**Task details:** The answer should consist of each line below that contains the word "toothbrush".

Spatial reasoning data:
Start of Block

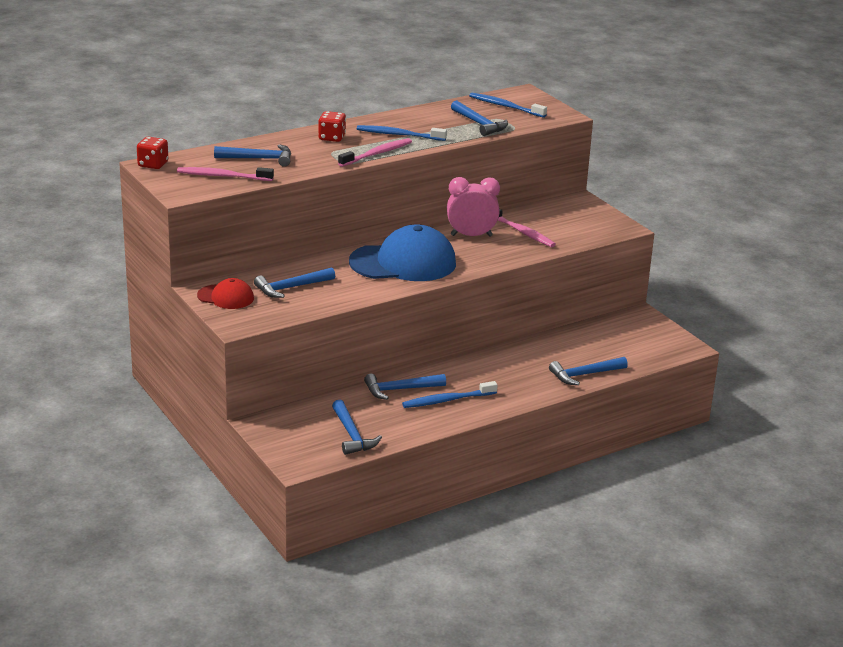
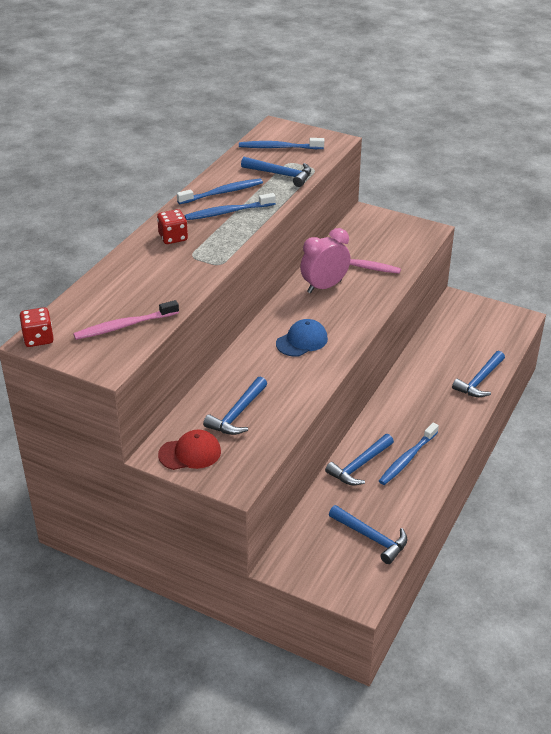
camera: 30 degrees left, 10 degrees up
blue hammer [214,144,291,167] -> none
pink toothbrush [338,138,412,167] -> none
blue cap [349,224,456,281] -> blue cap [276,319,328,357], size x0.51
none -> blue toothbrush [177,179,263,204]

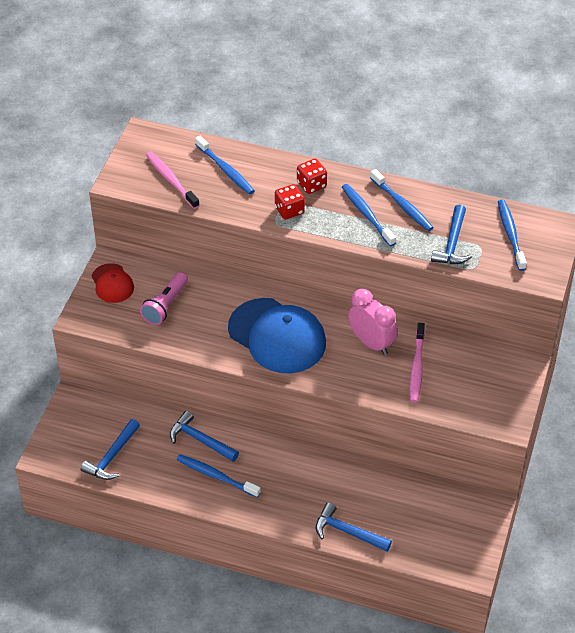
camera: 80 degrees right, 10 degrees up
red dice [19,307,54,347] -> red dice moved to [275,184,305,220]
blue hammer [203,377,267,435] -> pink flashlight [140,272,188,325]
blue cap [276,319,328,357] -> blue cap [228,298,326,373], size x1.95
none -> blue toothbrush [195,136,255,195]

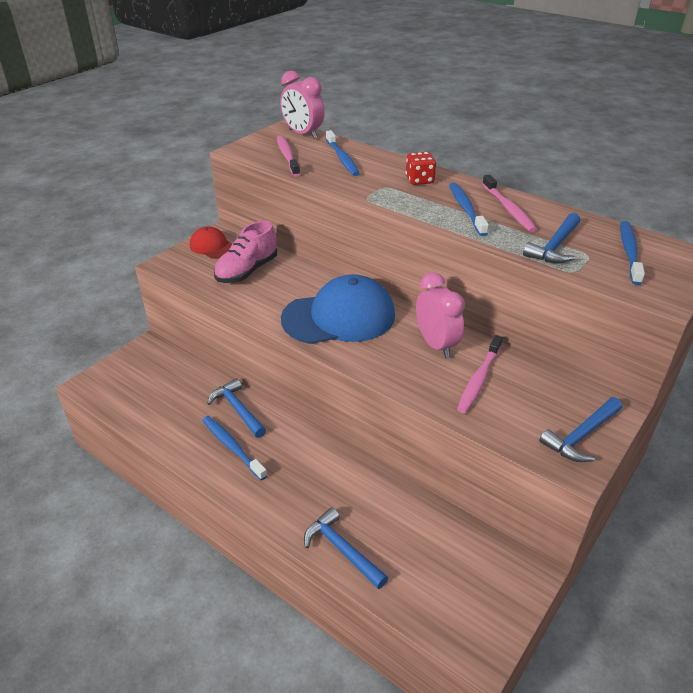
camera: 20 degrees right, 10 degrees down
blue hammer [81,419,140,480] -> blue hammer moved to [539,397,622,462]
red cap [92,263,134,303] -> red cap turned 135 degrees clockwise [190,226,233,259]
pink flashlight [140,272,188,325] -> pink shoe [214,221,277,283]
blue cap [228,298,326,373] -> blue cap turned 75 degrees counterclockwise [281,274,395,344]
red dice [275,184,305,220] -> none
blue toothbrush [370,169,434,231] -> pink toothbrush [482,175,537,232]
none -> pink clock [280,71,325,139]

End of Block

**Solution for this task:**
pink toothbrush [338,138,412,167] -> none
none -> blue toothbrush [177,179,263,204]
none -> blue toothbrush [195,136,255,195]
blue toothbrush [370,169,434,231] -> pink toothbrush [482,175,537,232]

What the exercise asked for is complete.